• PROBLEM REQUIREMENTS: Look through the listing below for the line with "cyan slope I8:K8 level 2 top K -> none" and the line with "red plate K6:L8". Copy both, along with every line between them, exactly and with no pictures.

• EXTRACTED INFORMATION:
_ _ _ _ _

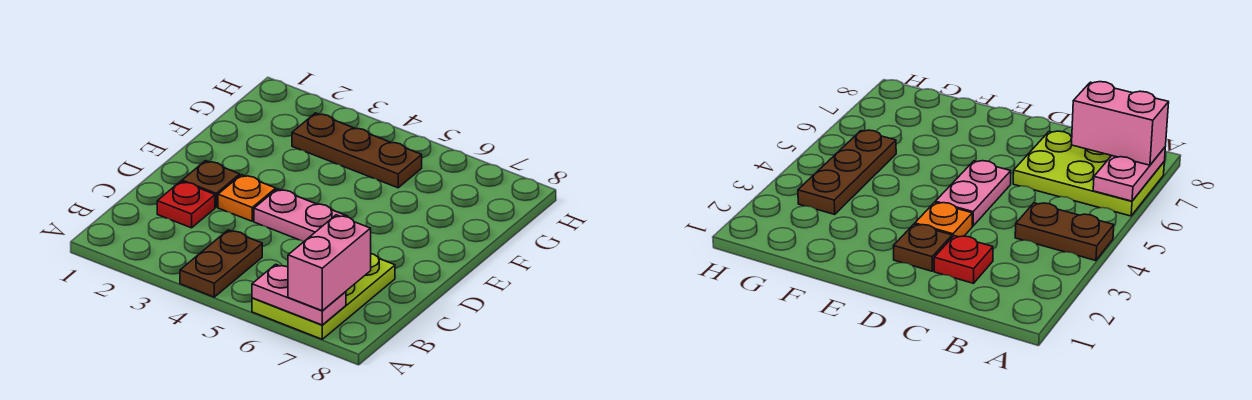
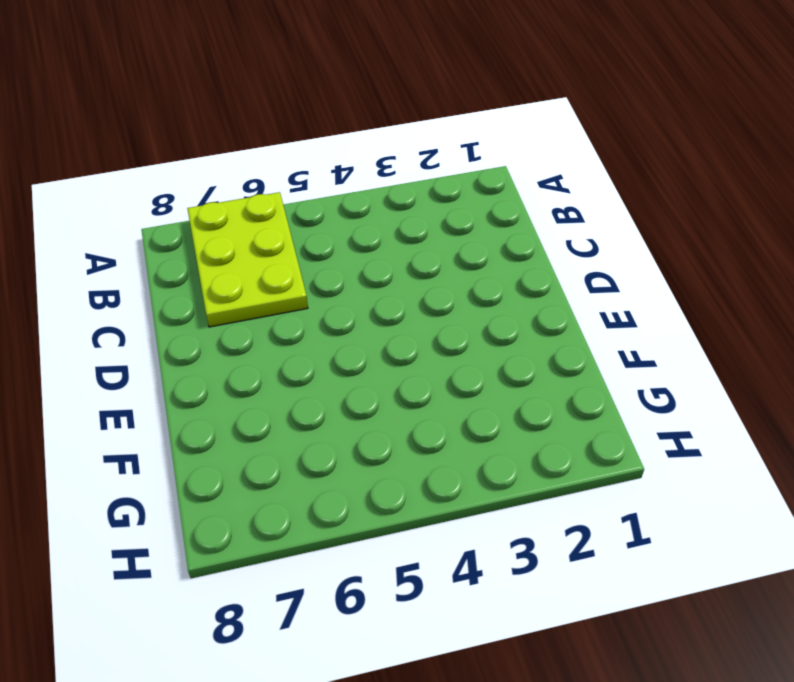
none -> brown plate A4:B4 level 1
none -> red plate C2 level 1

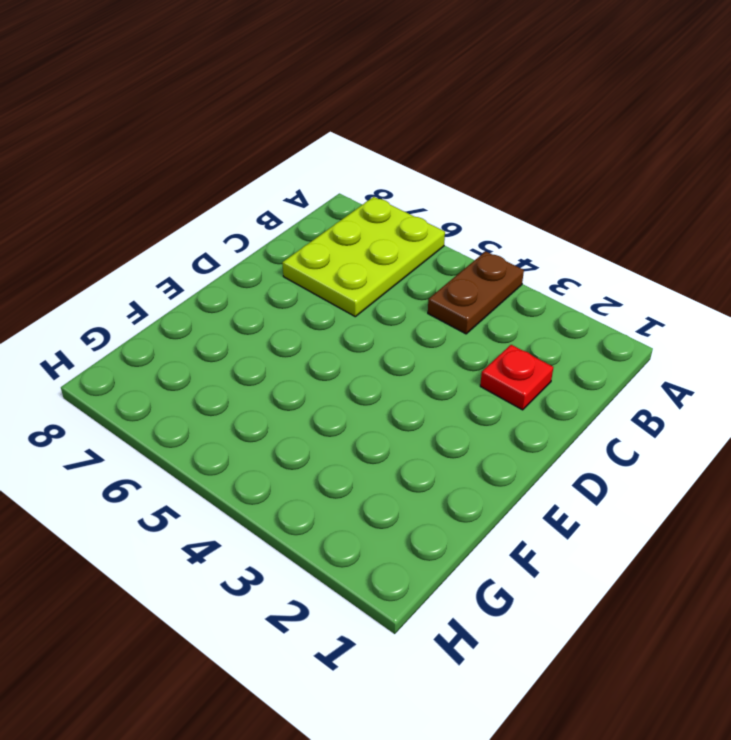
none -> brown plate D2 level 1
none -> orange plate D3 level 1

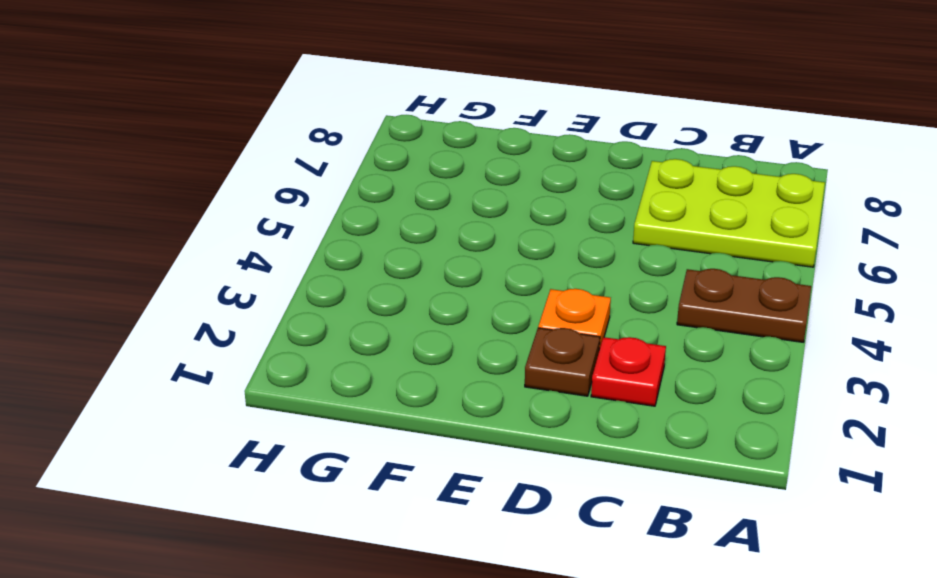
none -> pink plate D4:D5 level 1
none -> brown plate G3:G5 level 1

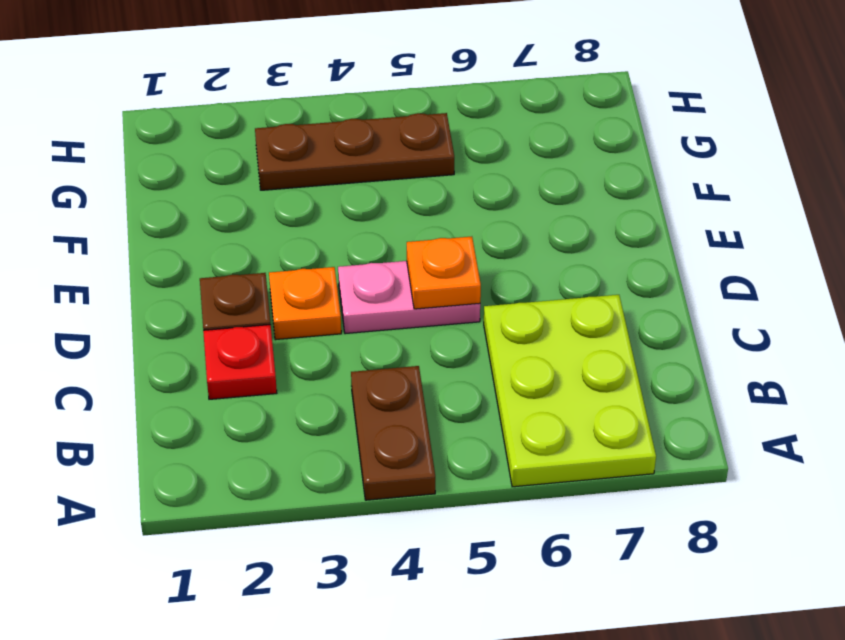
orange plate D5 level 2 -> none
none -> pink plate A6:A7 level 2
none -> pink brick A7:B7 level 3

_ _ _ _ _

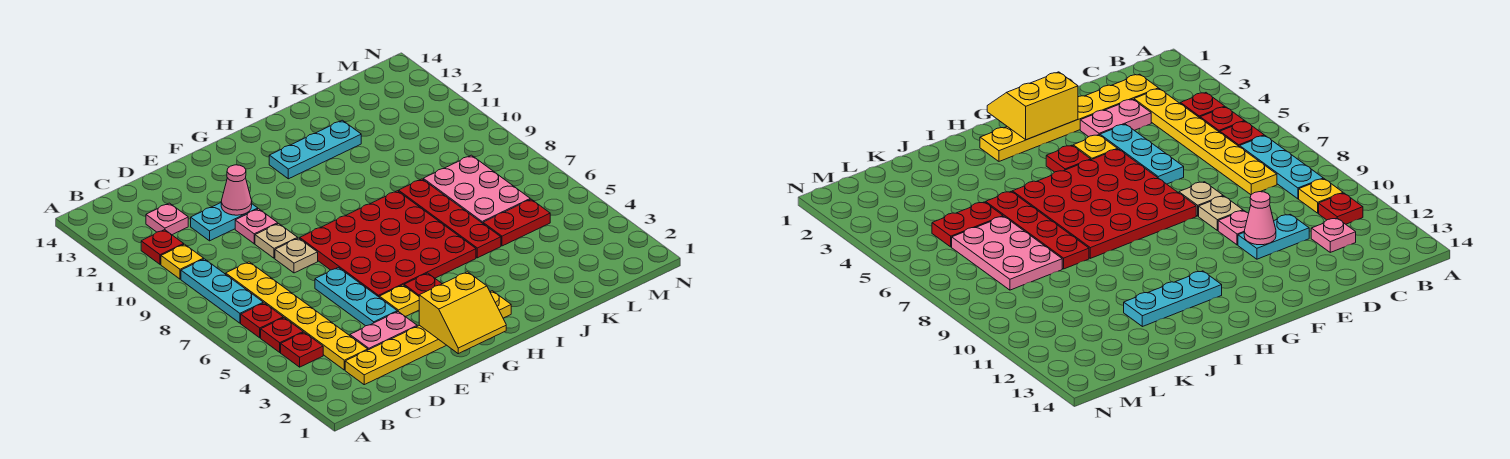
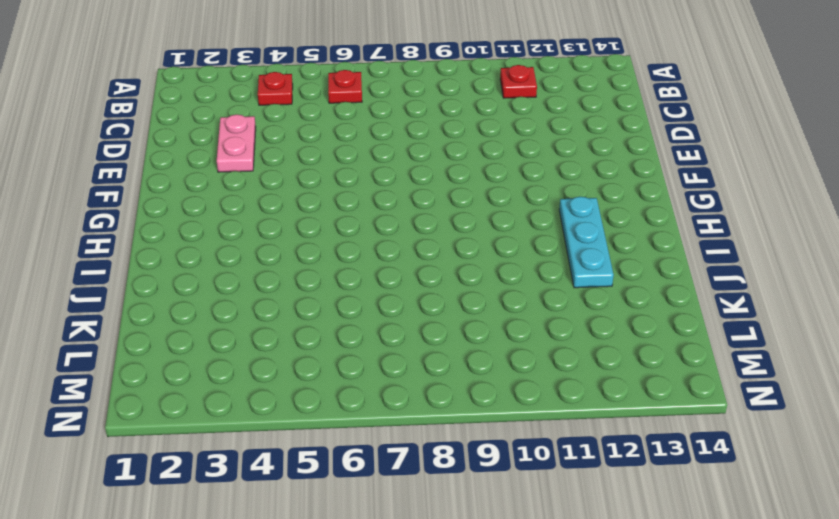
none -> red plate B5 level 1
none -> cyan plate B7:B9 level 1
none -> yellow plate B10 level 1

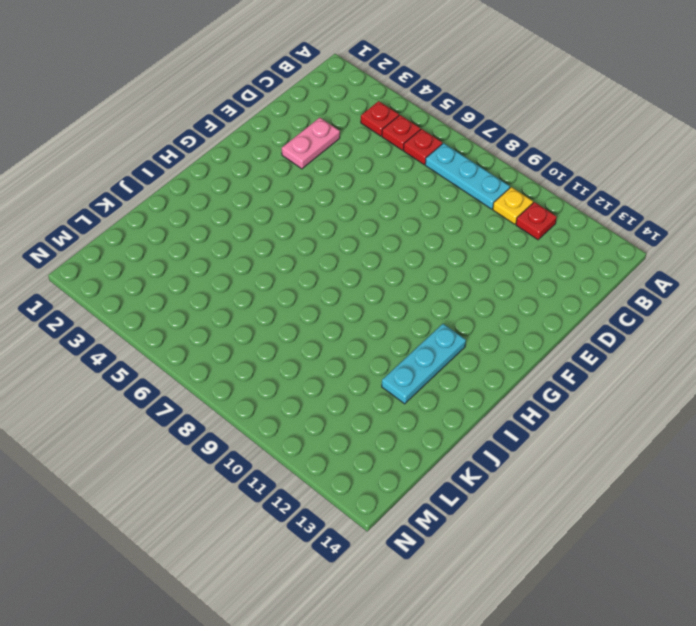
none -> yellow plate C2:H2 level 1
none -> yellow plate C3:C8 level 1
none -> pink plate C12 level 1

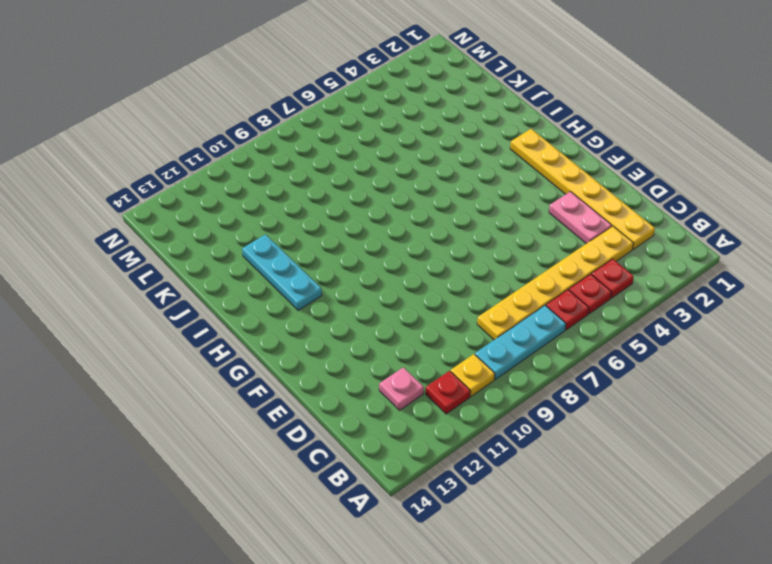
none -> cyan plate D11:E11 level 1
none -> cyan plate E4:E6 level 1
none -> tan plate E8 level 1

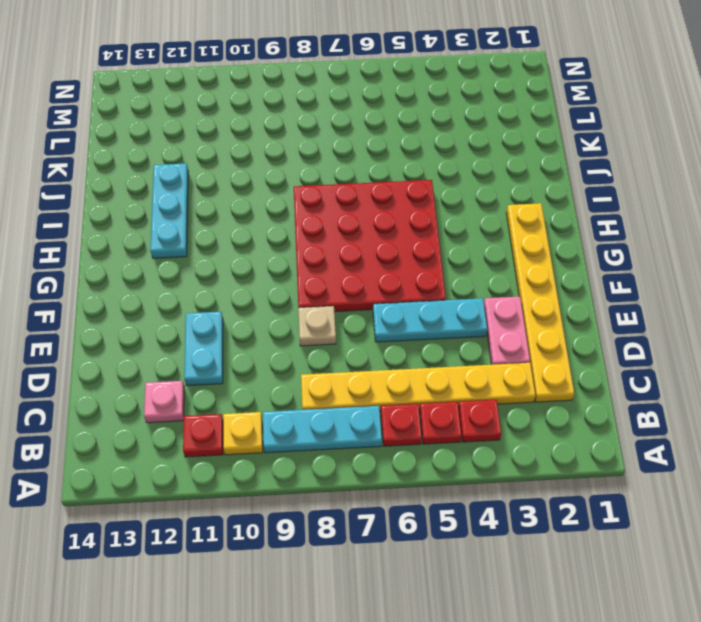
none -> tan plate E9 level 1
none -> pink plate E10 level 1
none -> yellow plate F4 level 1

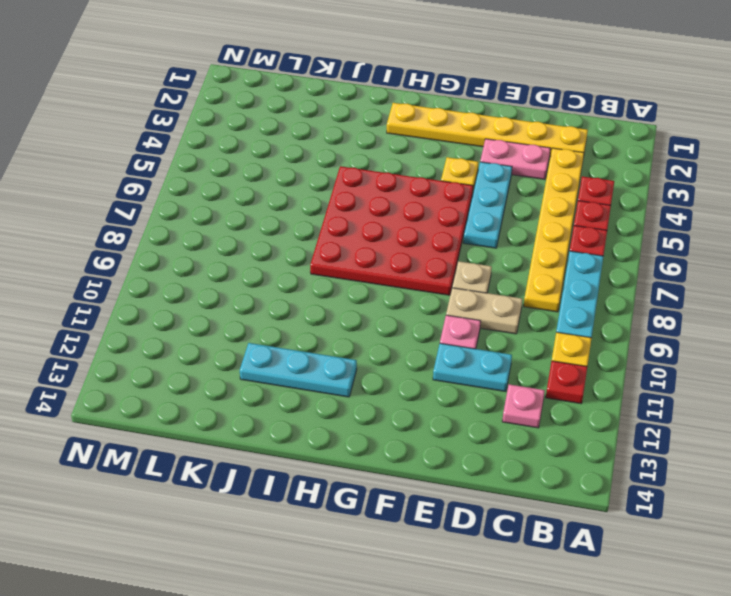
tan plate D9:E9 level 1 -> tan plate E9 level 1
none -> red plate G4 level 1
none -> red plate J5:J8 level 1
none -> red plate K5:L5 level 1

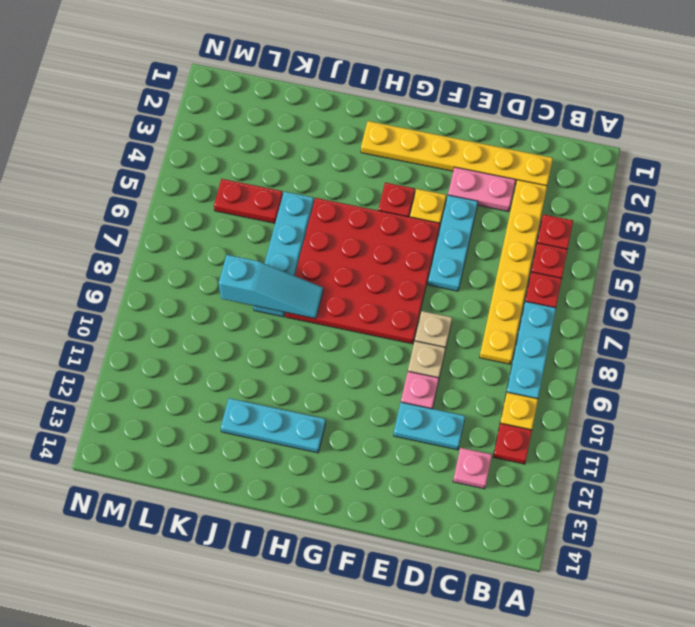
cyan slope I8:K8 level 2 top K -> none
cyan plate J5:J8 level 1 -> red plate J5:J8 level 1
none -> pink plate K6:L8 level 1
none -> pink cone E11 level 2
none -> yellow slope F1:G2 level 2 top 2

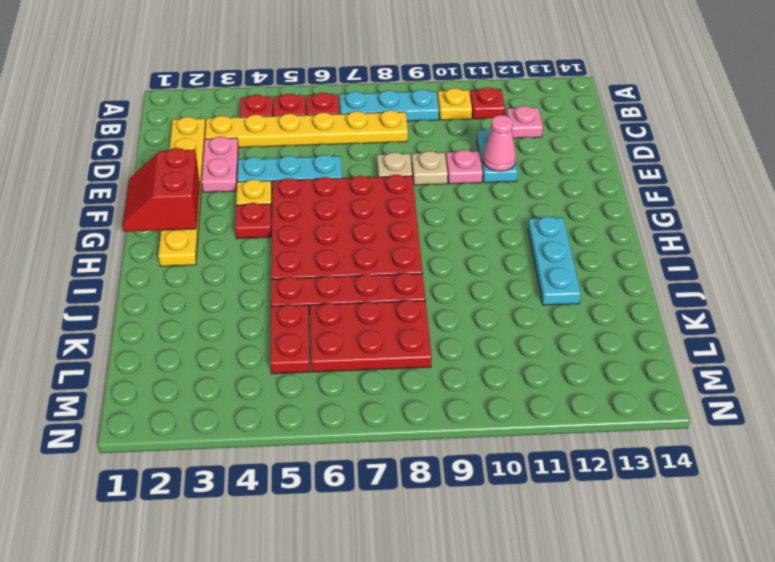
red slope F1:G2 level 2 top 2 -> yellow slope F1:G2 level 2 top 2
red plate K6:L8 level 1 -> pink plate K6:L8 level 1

_ _ _ _ _

• EXERCISE SOLUTION:
cyan slope I8:K8 level 2 top K -> none
cyan plate J5:J8 level 1 -> red plate J5:J8 level 1
none -> pink plate K6:L8 level 1
none -> pink cone E11 level 2
none -> yellow slope F1:G2 level 2 top 2

red slope F1:G2 level 2 top 2 -> yellow slope F1:G2 level 2 top 2
red plate K6:L8 level 1 -> pink plate K6:L8 level 1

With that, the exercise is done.